**TASK ITEM:**
In the listing below, locate the line that contains "black brick D8:E9" and the line that contains "yellow tile E7:F7". Restate word for word those two lines and every line between them, and nothing else.

**TASK DATA:**
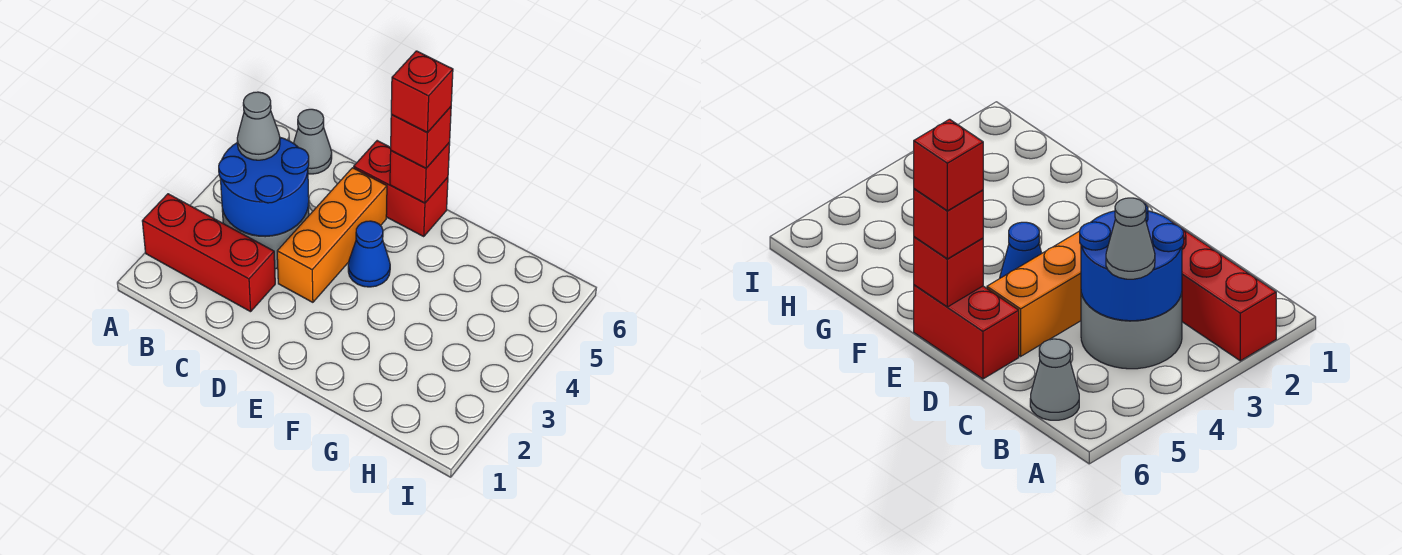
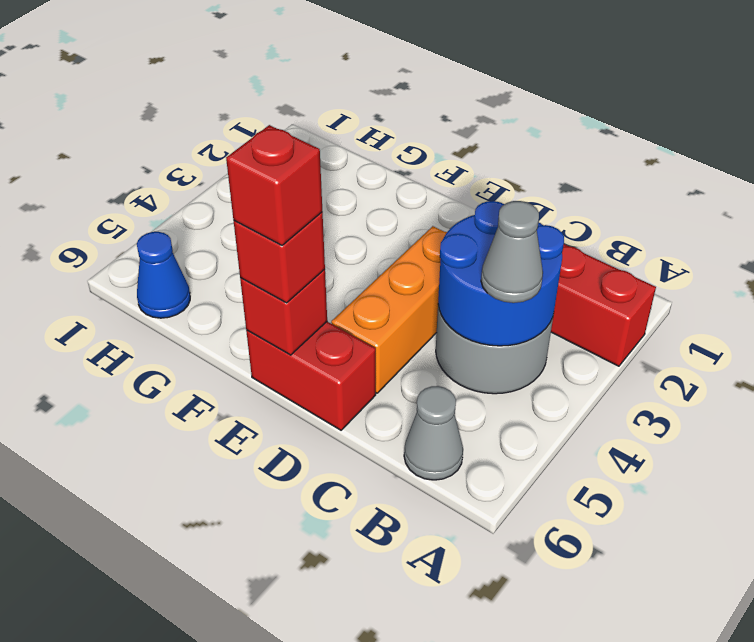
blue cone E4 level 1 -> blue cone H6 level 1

==

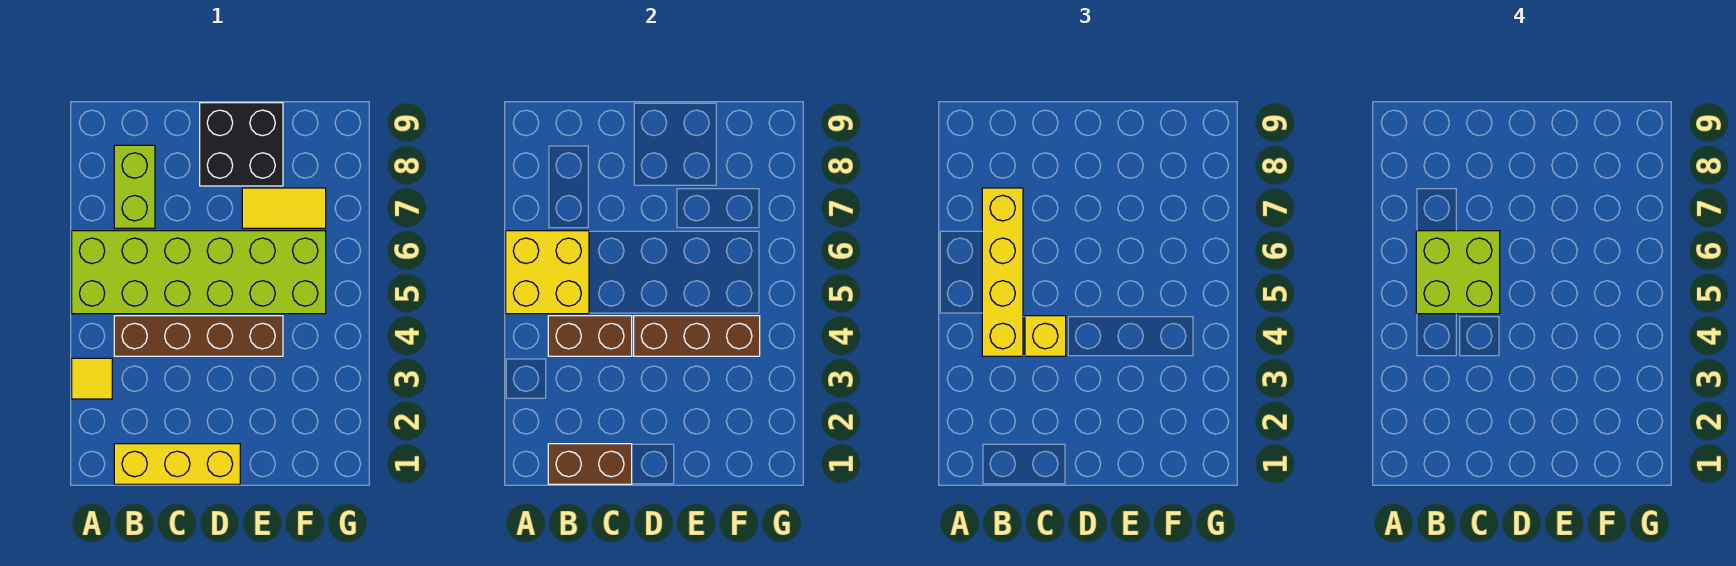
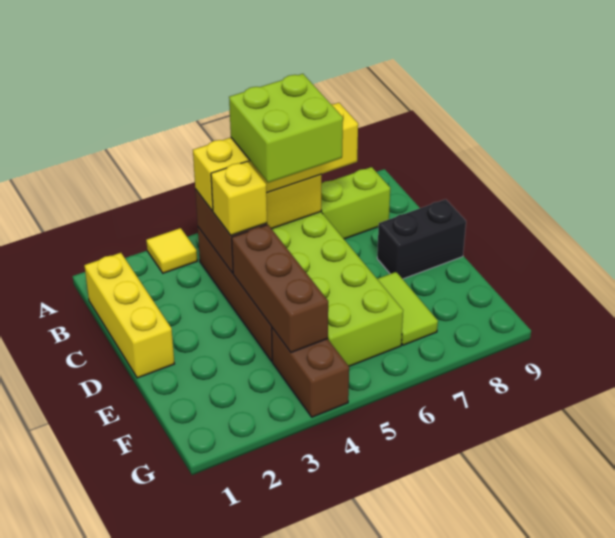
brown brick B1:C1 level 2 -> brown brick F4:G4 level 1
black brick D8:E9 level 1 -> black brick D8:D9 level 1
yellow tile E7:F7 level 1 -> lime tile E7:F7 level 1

**EXERCISE RESULT:**
black brick D8:E9 level 1 -> black brick D8:D9 level 1
yellow tile E7:F7 level 1 -> lime tile E7:F7 level 1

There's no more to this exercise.